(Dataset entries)
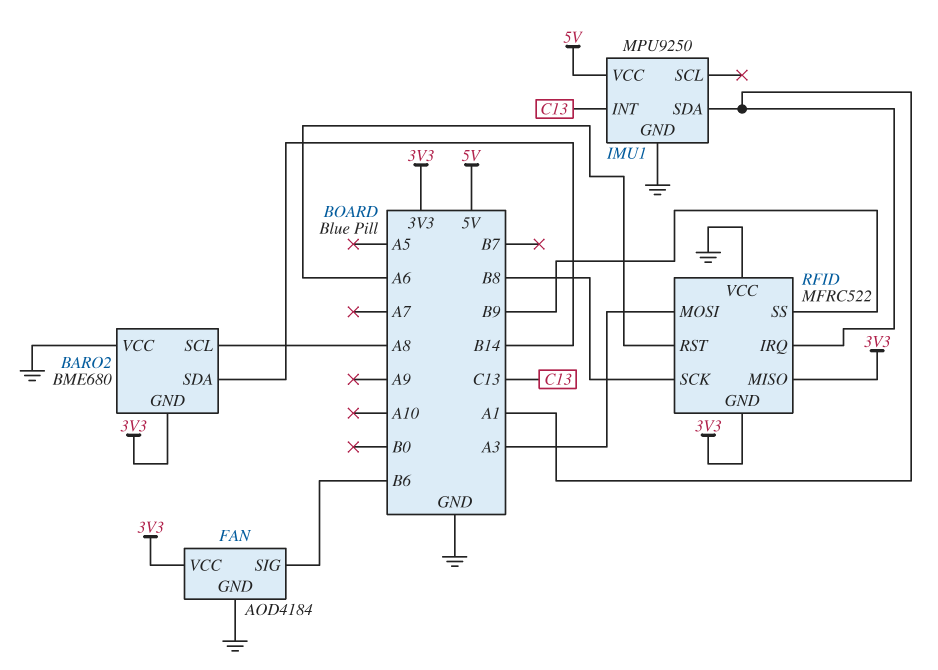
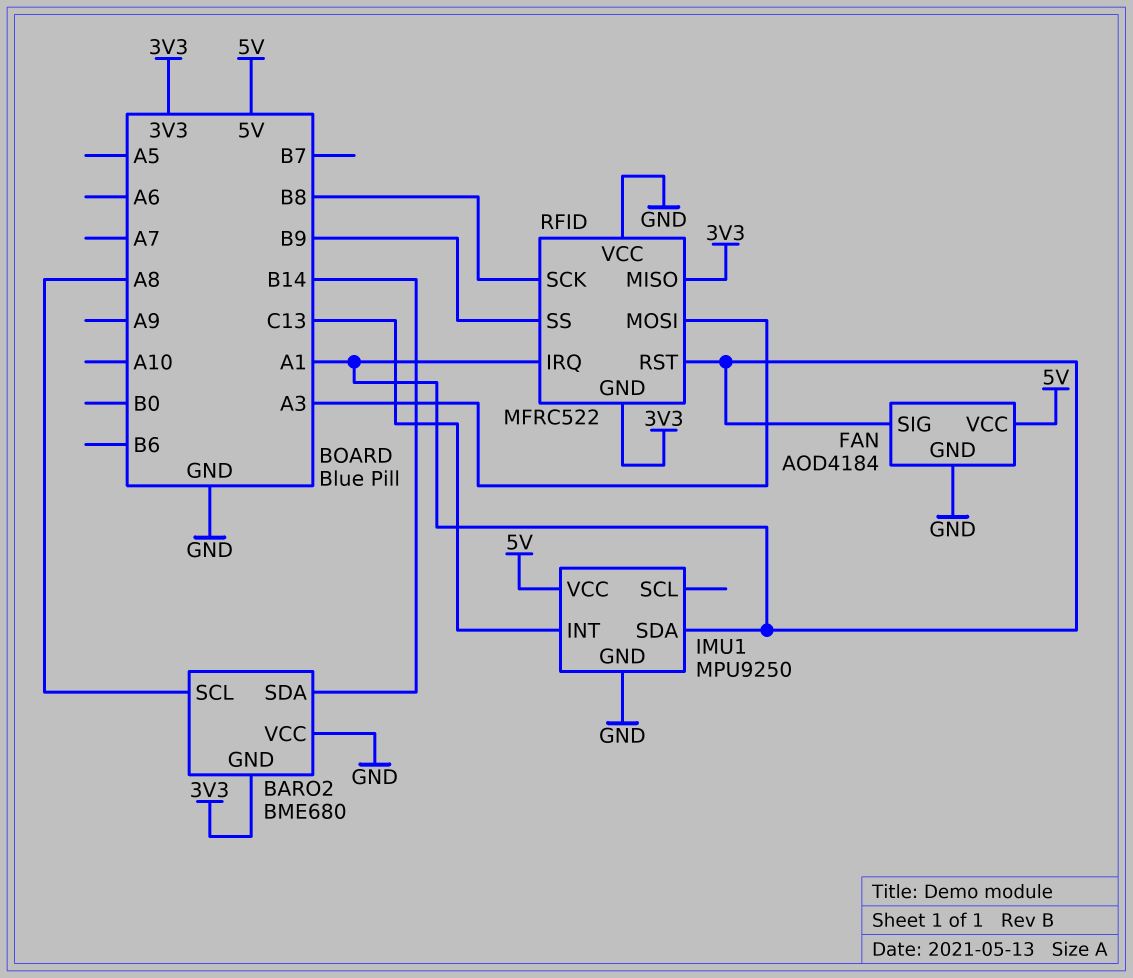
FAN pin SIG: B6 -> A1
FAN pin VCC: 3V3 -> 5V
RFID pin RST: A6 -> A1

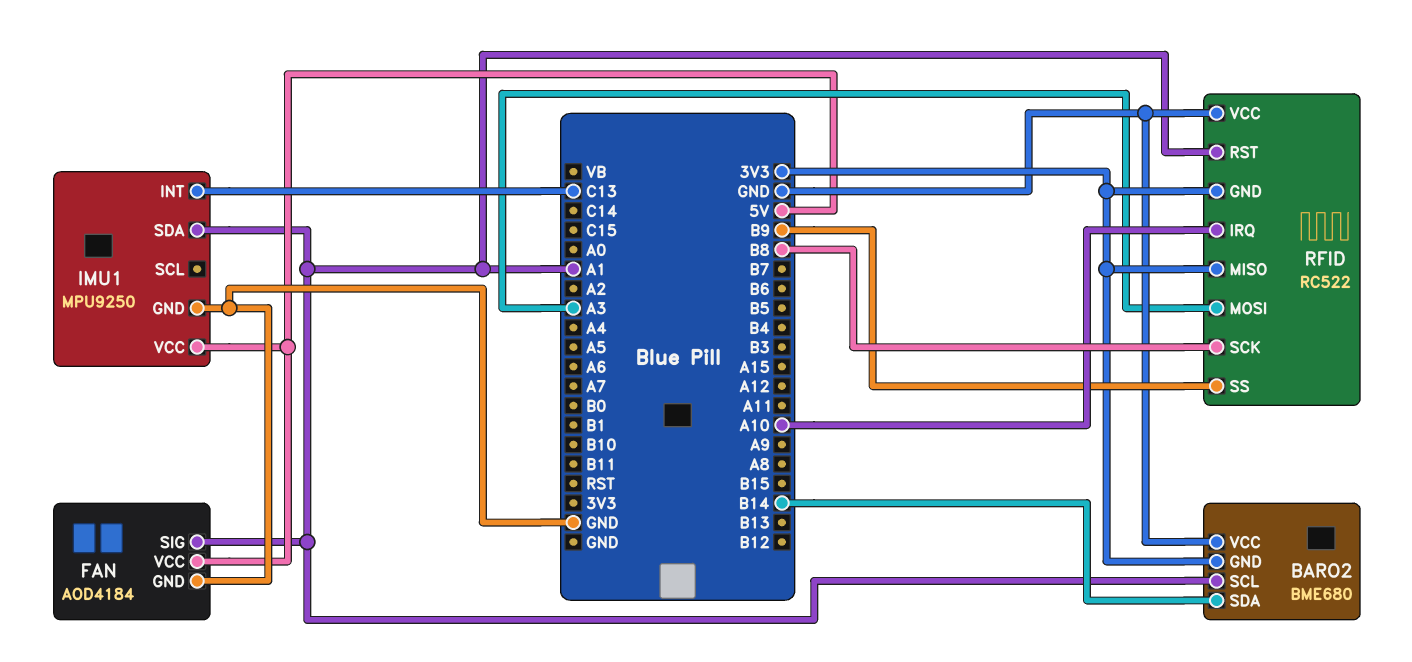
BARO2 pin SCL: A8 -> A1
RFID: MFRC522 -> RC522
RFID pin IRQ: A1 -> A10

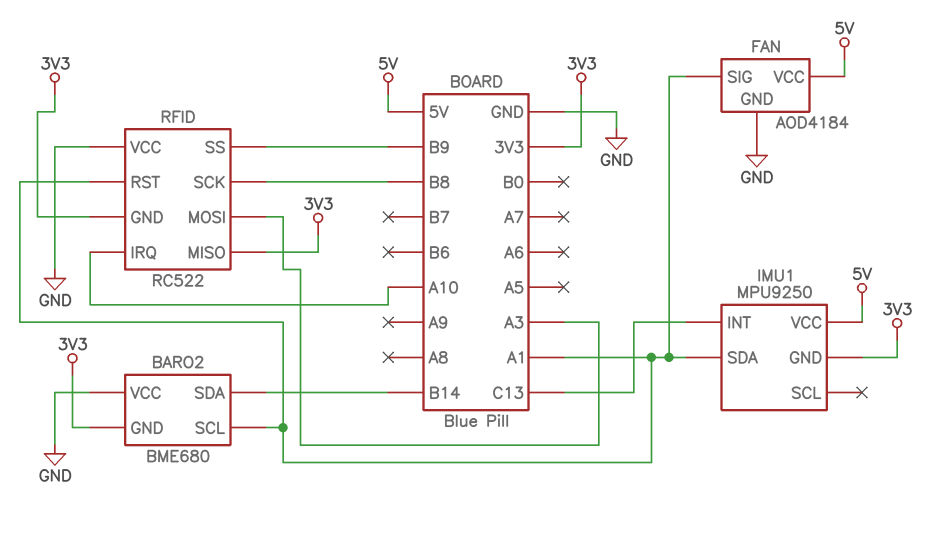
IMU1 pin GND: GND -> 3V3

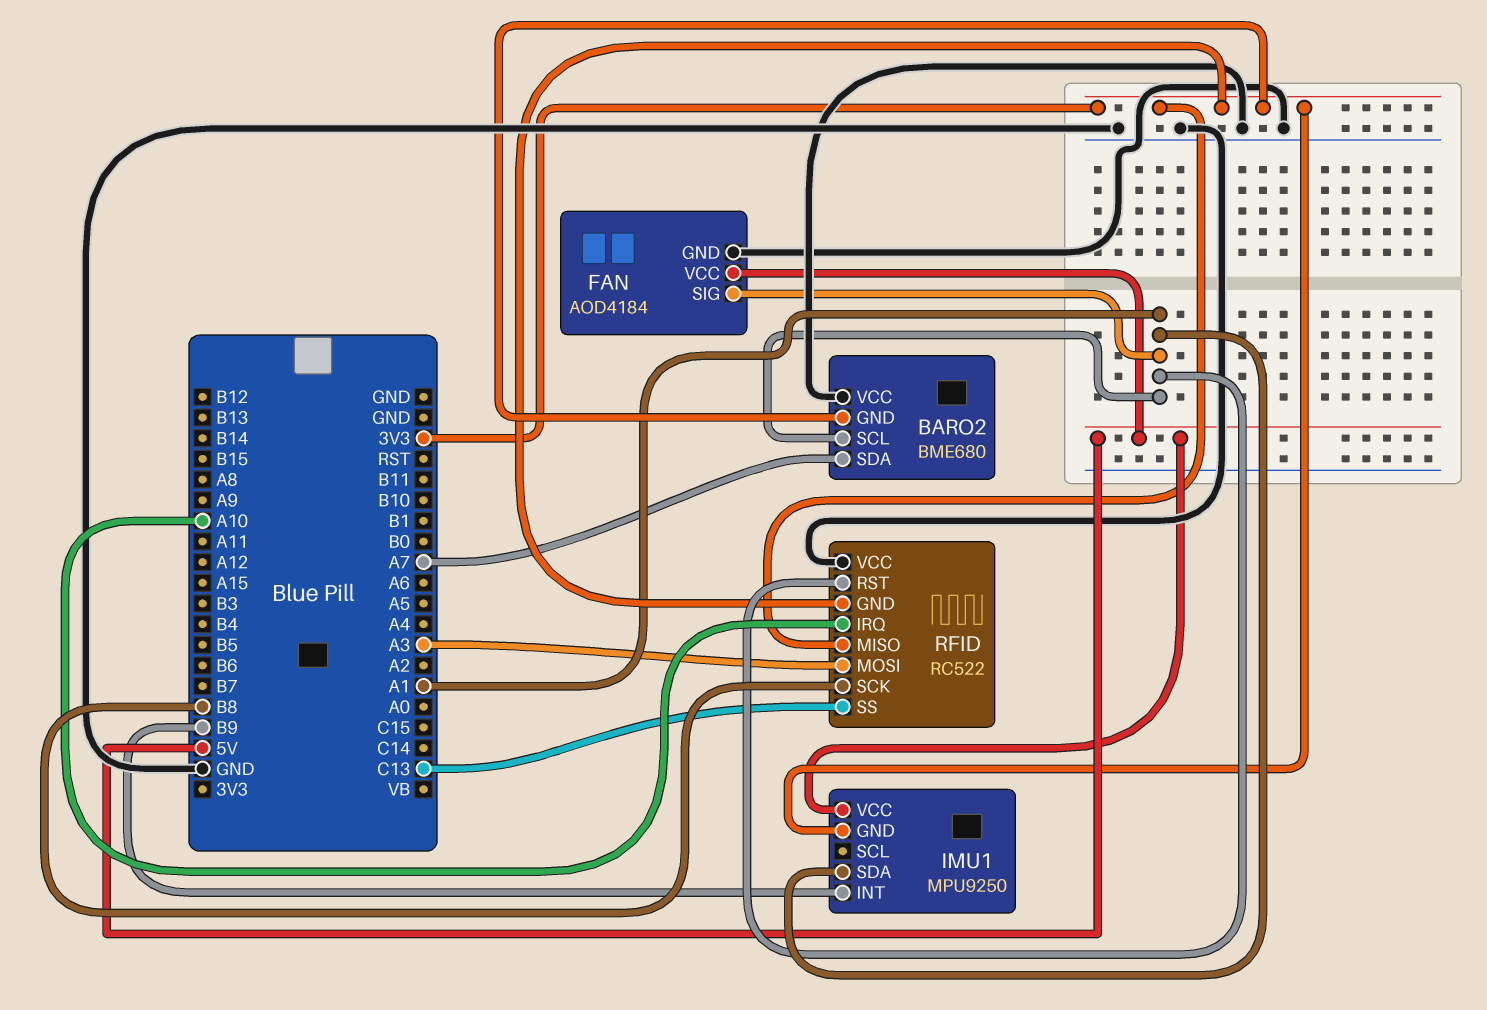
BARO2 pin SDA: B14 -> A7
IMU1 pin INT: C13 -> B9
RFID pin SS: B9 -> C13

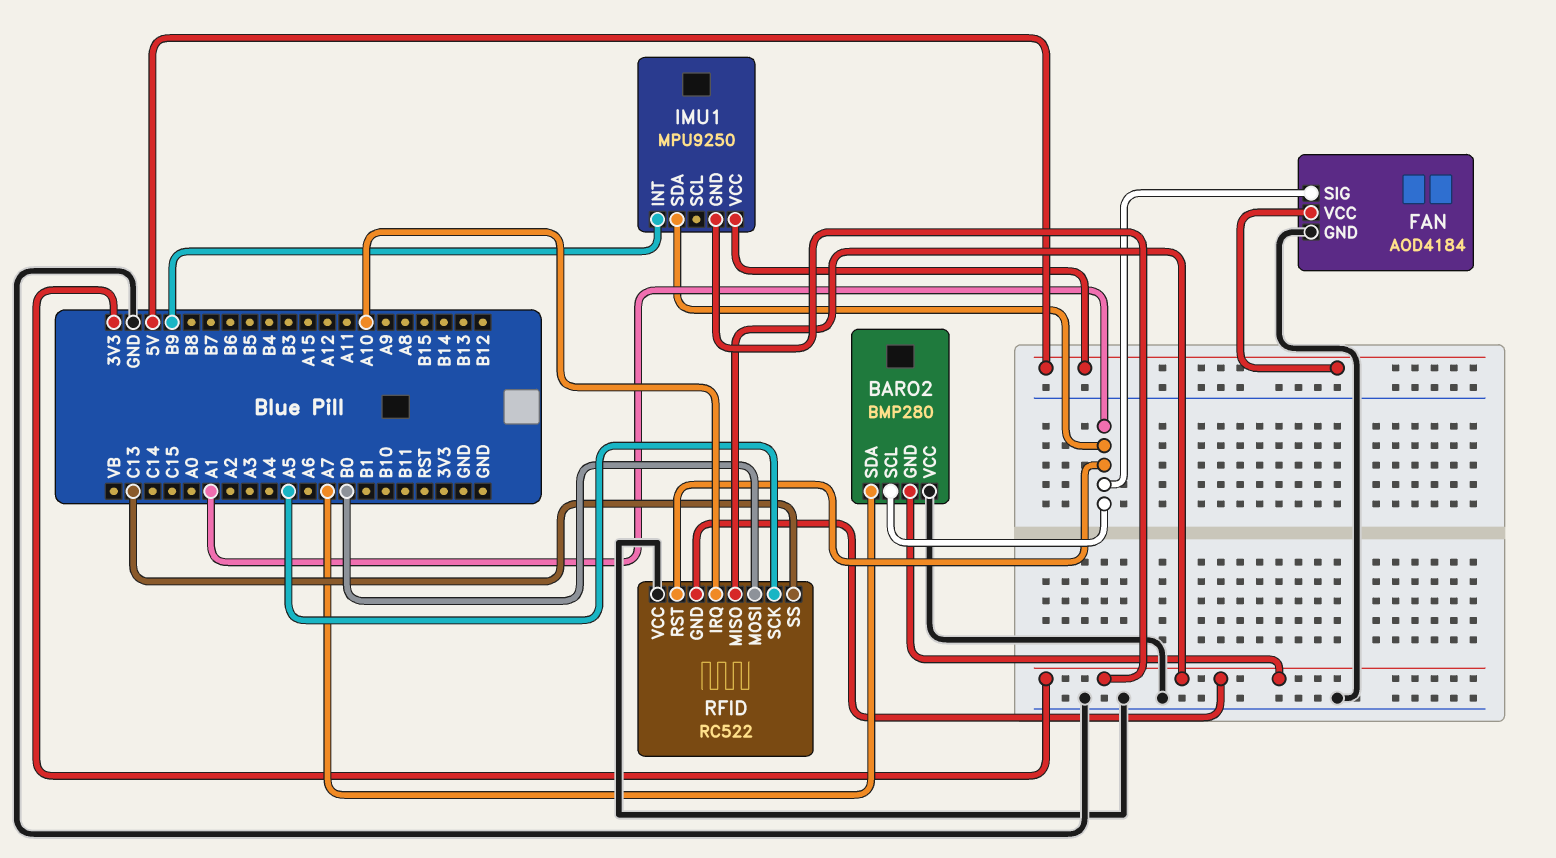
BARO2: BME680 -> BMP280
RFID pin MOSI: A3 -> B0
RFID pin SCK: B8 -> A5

* * *

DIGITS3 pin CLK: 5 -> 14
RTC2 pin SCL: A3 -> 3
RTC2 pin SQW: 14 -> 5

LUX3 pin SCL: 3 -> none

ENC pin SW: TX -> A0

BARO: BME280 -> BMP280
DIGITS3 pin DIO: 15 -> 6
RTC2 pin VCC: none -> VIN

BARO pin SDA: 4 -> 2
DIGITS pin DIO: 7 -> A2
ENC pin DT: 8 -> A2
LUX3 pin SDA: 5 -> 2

**INSTRUCTIONS TO FOLLOW**
The entries above hold a line with "RTC2 pin SCL: A3 -> 3" and a later line with "LUX3 pin SDA: 5 -> 2". Write out exactly those lines and all lines between, nothing more.

**WRITTEN RESPONSE**
RTC2 pin SCL: A3 -> 3
RTC2 pin SQW: 14 -> 5

LUX3 pin SCL: 3 -> none

ENC pin SW: TX -> A0

BARO: BME280 -> BMP280
DIGITS3 pin DIO: 15 -> 6
RTC2 pin VCC: none -> VIN

BARO pin SDA: 4 -> 2
DIGITS pin DIO: 7 -> A2
ENC pin DT: 8 -> A2
LUX3 pin SDA: 5 -> 2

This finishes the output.